:: Provided entries ::

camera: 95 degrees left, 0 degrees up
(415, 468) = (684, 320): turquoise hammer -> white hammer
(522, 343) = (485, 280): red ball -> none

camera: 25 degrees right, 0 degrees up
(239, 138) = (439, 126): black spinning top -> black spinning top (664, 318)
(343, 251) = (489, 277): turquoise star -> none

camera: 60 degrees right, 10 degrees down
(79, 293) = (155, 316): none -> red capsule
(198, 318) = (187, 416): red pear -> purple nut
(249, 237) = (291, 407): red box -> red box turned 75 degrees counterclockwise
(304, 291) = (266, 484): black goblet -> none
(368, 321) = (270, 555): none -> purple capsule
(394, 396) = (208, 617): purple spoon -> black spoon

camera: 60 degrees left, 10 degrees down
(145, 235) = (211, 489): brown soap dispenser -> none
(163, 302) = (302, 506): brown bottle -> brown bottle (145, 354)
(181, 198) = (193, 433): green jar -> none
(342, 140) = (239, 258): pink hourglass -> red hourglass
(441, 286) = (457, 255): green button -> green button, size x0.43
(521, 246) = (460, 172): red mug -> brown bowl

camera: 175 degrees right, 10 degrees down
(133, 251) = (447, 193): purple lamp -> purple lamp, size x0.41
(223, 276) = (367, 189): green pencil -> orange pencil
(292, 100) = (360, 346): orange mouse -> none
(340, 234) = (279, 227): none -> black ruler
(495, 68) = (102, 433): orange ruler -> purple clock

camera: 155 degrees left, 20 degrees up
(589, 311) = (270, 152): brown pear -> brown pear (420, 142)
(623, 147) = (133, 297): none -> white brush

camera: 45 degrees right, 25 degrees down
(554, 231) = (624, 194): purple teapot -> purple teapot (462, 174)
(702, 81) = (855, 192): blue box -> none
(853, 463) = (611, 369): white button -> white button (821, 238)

:::

Description of the task. The required answer is the complete data, repeated exactly.

Exercise solution.
camera: 95 degrees left, 0 degrees up
(415, 468) = (684, 320): turquoise hammer -> white hammer
(522, 343) = (485, 280): red ball -> none

camera: 25 degrees right, 0 degrees up
(239, 138) = (439, 126): black spinning top -> black spinning top (664, 318)
(343, 251) = (489, 277): turquoise star -> none

camera: 60 degrees right, 10 degrees down
(79, 293) = (155, 316): none -> red capsule
(198, 318) = (187, 416): red pear -> purple nut
(249, 237) = (291, 407): red box -> red box turned 75 degrees counterclockwise
(304, 291) = (266, 484): black goblet -> none
(368, 321) = (270, 555): none -> purple capsule
(394, 396) = (208, 617): purple spoon -> black spoon

camera: 60 degrees left, 10 degrees down
(145, 235) = (211, 489): brown soap dispenser -> none
(163, 302) = (302, 506): brown bottle -> brown bottle (145, 354)
(181, 198) = (193, 433): green jar -> none
(342, 140) = (239, 258): pink hourglass -> red hourglass
(441, 286) = (457, 255): green button -> green button, size x0.43
(521, 246) = (460, 172): red mug -> brown bowl

camera: 175 degrees right, 10 degrees down
(133, 251) = (447, 193): purple lamp -> purple lamp, size x0.41
(223, 276) = (367, 189): green pencil -> orange pencil
(292, 100) = (360, 346): orange mouse -> none
(340, 234) = (279, 227): none -> black ruler
(495, 68) = (102, 433): orange ruler -> purple clock

camera: 155 degrees left, 20 degrees up
(589, 311) = (270, 152): brown pear -> brown pear (420, 142)
(623, 147) = (133, 297): none -> white brush

camera: 45 degrees right, 25 degrees down
(554, 231) = (624, 194): purple teapot -> purple teapot (462, 174)
(702, 81) = (855, 192): blue box -> none
(853, 463) = (611, 369): white button -> white button (821, 238)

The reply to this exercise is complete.